§ REQUIRED TASK
Put the lines of the entries below, starting at the line containing "Locate an element on the screen. Image" and ending at the line containing "What do you see at coordinates (127, 155)", both included, into a JSON list of strings with one string per line and blank lines left out.

§ RECORDS FOR PROCESSING
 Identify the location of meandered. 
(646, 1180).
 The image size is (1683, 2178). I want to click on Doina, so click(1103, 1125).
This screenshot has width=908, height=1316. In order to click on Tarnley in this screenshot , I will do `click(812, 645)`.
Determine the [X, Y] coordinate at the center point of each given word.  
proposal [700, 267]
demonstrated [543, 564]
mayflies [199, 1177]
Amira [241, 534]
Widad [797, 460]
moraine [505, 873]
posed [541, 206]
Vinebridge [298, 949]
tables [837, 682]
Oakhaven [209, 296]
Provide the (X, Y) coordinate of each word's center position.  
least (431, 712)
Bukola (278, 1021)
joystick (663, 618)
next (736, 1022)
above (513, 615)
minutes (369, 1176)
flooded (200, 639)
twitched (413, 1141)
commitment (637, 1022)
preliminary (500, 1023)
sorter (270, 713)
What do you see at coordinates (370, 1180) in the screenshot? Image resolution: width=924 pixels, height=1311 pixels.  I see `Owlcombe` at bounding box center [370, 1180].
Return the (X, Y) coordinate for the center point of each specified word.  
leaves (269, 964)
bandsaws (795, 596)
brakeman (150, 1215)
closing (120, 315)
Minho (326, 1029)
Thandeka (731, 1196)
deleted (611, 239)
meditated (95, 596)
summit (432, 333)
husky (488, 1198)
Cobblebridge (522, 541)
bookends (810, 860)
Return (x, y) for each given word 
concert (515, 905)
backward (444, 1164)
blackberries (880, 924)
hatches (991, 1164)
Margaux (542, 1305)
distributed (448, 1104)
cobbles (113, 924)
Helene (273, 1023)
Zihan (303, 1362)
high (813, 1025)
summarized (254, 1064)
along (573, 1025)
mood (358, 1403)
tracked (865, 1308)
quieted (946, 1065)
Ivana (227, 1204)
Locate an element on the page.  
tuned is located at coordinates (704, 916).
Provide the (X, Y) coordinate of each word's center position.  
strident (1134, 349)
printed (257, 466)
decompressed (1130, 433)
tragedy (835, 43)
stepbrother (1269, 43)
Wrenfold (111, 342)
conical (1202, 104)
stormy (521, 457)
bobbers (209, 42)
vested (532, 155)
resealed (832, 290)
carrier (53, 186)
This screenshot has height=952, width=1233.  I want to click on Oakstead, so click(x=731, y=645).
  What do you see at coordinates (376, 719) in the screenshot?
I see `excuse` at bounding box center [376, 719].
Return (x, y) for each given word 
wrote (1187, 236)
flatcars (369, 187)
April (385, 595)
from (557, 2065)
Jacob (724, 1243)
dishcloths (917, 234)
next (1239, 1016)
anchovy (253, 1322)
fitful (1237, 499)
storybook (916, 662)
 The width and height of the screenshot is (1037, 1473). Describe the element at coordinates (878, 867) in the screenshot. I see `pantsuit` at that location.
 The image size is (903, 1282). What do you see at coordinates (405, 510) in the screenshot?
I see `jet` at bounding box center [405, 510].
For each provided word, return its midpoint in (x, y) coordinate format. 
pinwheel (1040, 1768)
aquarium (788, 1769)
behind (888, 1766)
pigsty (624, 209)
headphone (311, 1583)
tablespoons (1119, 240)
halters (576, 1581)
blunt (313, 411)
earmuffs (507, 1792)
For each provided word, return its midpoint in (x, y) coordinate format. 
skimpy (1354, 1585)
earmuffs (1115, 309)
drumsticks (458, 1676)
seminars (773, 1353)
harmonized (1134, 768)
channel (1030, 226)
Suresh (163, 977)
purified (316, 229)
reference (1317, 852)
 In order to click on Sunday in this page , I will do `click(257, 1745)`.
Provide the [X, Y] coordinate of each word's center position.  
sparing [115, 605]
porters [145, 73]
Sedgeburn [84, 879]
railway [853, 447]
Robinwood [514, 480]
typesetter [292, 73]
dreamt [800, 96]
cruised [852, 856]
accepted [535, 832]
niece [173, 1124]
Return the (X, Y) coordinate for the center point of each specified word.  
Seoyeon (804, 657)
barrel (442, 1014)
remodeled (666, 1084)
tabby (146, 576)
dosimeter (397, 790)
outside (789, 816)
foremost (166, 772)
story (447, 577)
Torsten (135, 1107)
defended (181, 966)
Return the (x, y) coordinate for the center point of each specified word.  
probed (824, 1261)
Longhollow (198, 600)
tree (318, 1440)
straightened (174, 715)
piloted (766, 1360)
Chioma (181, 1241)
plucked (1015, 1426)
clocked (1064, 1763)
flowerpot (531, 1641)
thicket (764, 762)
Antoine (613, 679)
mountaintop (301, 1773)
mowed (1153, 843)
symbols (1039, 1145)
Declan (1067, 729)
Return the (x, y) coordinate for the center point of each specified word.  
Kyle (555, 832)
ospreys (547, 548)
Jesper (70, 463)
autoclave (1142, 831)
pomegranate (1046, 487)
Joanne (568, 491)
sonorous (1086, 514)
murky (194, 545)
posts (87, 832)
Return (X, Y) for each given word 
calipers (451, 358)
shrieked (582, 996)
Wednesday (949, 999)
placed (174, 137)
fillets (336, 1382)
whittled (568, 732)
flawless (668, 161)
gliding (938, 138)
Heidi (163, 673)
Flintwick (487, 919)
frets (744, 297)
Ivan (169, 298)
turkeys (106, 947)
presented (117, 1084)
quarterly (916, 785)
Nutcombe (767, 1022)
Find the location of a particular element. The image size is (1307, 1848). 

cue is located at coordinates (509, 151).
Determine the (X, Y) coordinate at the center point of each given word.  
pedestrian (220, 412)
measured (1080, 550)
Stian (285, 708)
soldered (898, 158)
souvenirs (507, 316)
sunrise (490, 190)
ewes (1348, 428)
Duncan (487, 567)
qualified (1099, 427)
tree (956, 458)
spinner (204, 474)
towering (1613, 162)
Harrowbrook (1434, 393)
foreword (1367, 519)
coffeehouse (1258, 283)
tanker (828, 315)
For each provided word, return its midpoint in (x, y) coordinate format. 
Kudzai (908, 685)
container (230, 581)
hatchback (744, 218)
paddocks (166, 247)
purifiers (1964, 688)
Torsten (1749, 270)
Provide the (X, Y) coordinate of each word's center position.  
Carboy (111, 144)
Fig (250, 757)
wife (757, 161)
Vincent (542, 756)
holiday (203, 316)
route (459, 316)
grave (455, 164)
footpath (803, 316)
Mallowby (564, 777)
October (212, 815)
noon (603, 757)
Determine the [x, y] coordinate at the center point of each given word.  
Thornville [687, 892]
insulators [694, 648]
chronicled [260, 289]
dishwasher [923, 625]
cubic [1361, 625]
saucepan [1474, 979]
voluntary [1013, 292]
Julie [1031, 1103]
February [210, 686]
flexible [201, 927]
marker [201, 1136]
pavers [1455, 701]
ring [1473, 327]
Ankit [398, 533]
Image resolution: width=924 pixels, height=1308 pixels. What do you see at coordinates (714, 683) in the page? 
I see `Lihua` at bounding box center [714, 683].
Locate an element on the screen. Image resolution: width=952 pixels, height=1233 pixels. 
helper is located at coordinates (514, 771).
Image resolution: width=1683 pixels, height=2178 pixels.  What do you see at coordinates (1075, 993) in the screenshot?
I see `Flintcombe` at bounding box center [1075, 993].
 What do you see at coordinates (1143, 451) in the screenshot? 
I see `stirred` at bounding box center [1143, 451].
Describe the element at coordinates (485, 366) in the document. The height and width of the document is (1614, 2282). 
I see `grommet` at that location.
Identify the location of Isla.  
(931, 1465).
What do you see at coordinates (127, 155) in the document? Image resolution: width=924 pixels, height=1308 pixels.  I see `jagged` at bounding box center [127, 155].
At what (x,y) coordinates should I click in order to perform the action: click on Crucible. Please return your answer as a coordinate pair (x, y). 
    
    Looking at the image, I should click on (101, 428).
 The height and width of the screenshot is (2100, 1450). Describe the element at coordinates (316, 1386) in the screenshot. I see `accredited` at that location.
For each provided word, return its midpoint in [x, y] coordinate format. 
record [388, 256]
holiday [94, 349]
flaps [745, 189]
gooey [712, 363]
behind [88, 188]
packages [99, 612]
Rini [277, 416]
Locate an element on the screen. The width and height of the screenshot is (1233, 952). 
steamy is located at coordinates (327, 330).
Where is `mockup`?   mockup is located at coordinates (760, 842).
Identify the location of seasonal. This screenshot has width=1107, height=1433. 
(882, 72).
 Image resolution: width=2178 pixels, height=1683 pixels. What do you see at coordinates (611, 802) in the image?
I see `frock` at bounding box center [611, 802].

§ WRITTEN RESPONSE
[
  "Locate an element on the screen. Image resolution: width=952 pixels, height=1233 pixels. ",
  "helper is located at coordinates (514, 771).",
  "Image resolution: width=1683 pixels, height=2178 pixels.  What do you see at coordinates (1075, 993) in the screenshot?",
  "I see `Flintcombe` at bounding box center [1075, 993].",
  " What do you see at coordinates (1143, 451) in the screenshot? ",
  "I see `stirred` at bounding box center [1143, 451].",
  "Describe the element at coordinates (485, 366) in the document. The height and width of the document is (1614, 2282). ",
  "I see `grommet` at that location.",
  "Identify the location of Isla.  ",
  "(931, 1465).",
  "What do you see at coordinates (127, 155) in the document? Image resolution: width=924 pixels, height=1308 pixels.  I see `jagged` at bounding box center [127, 155]."
]